Segment Open
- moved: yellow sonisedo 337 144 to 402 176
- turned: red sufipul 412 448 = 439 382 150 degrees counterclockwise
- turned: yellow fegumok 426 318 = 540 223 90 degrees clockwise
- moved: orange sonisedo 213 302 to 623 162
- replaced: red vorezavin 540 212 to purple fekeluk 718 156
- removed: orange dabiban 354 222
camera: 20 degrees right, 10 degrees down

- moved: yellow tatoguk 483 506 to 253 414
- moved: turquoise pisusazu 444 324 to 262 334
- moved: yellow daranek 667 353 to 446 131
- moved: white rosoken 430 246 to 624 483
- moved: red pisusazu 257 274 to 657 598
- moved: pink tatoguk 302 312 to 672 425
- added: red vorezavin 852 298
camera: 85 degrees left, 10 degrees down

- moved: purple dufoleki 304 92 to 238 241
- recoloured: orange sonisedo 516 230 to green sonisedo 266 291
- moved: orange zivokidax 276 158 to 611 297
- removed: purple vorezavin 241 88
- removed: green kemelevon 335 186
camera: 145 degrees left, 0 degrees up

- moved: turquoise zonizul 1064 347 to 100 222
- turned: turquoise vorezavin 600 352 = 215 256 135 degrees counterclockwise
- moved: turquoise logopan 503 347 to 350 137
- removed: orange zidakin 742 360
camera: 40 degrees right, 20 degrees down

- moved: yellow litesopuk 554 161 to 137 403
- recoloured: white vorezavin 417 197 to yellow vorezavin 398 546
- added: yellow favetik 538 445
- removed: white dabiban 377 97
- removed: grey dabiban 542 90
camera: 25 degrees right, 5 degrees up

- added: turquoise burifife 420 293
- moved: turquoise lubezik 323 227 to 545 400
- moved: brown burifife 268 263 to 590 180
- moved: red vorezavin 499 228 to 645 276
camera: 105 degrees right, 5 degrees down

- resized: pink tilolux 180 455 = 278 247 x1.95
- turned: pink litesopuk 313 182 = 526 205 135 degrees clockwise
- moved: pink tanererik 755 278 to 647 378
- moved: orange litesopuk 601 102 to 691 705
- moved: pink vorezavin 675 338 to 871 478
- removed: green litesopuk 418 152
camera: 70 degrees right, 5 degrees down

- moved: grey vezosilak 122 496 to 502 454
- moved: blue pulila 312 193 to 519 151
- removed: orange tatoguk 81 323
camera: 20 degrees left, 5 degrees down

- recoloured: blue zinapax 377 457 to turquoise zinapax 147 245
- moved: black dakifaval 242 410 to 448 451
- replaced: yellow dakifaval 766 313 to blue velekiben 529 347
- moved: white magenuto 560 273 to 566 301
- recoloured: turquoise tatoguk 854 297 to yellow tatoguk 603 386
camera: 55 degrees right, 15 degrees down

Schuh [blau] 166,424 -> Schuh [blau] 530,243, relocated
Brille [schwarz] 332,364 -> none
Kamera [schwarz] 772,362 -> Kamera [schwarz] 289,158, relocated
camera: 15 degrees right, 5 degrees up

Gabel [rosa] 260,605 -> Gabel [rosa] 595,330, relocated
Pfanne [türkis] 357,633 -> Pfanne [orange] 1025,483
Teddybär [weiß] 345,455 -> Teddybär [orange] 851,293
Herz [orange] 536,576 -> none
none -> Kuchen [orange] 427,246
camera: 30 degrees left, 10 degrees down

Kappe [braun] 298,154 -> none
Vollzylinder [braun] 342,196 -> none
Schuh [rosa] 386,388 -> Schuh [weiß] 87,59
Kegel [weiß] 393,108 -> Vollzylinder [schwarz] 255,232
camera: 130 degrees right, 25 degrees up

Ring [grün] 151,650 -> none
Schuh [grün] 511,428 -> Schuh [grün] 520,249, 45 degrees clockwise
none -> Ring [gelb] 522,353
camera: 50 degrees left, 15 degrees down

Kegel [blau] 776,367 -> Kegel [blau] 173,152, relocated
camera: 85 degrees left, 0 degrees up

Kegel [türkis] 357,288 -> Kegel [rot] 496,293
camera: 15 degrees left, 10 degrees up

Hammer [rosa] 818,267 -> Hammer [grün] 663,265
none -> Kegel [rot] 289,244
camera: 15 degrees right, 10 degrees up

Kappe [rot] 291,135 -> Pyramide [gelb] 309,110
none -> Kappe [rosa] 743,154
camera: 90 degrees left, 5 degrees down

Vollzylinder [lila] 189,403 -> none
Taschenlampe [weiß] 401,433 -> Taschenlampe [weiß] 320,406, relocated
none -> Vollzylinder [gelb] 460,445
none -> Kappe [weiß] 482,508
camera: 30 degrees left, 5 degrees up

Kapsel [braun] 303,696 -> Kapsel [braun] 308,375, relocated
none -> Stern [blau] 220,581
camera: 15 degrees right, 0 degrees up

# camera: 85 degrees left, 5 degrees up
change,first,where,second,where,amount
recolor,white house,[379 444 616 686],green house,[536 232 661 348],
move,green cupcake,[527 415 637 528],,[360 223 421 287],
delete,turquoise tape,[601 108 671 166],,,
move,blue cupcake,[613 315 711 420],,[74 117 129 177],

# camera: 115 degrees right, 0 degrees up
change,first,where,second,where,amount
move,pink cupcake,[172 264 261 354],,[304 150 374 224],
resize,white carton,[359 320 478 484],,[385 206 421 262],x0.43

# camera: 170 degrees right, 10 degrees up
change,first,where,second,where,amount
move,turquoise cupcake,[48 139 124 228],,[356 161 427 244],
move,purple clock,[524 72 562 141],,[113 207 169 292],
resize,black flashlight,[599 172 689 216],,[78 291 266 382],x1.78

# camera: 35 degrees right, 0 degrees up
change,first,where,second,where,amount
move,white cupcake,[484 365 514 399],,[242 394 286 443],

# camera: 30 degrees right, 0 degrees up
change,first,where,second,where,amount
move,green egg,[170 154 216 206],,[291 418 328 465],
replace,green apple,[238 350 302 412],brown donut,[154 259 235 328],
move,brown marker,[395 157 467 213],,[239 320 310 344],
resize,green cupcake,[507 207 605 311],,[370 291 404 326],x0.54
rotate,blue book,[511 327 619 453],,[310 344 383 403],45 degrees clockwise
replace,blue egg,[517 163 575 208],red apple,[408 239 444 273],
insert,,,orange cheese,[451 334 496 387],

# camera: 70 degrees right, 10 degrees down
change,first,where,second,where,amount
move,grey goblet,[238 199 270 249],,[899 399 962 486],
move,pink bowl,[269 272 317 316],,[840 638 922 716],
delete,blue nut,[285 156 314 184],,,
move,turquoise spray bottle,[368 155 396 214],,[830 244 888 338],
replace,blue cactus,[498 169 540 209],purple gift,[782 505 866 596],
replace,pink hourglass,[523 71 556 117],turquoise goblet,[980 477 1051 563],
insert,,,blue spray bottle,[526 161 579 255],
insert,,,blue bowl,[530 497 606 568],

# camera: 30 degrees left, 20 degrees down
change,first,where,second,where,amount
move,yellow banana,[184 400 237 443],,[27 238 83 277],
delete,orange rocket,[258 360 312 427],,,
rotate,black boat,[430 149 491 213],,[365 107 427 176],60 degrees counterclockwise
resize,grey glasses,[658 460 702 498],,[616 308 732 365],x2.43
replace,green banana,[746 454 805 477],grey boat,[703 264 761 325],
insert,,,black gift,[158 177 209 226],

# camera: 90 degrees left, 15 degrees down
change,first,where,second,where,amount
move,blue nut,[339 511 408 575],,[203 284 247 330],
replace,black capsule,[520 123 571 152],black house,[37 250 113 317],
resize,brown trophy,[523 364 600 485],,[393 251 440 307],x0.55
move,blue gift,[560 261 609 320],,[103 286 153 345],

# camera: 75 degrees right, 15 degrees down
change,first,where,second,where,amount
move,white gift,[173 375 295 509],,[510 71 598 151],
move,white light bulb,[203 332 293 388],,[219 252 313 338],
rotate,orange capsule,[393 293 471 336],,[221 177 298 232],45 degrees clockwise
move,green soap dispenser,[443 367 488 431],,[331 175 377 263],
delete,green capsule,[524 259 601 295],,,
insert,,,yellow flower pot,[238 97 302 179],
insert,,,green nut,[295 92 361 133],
Segment Closed
**TASK ITEM:**
From the first line of the data through the line with "- removed: orange dabiban 354 222", quote each line exactly and add nothing else.

**TASK ANSWER:**
- moved: yellow sonisedo 337 144 to 402 176
- turned: red sufipul 412 448 = 439 382 150 degrees counterclockwise
- turned: yellow fegumok 426 318 = 540 223 90 degrees clockwise
- moved: orange sonisedo 213 302 to 623 162
- replaced: red vorezavin 540 212 to purple fekeluk 718 156
- removed: orange dabiban 354 222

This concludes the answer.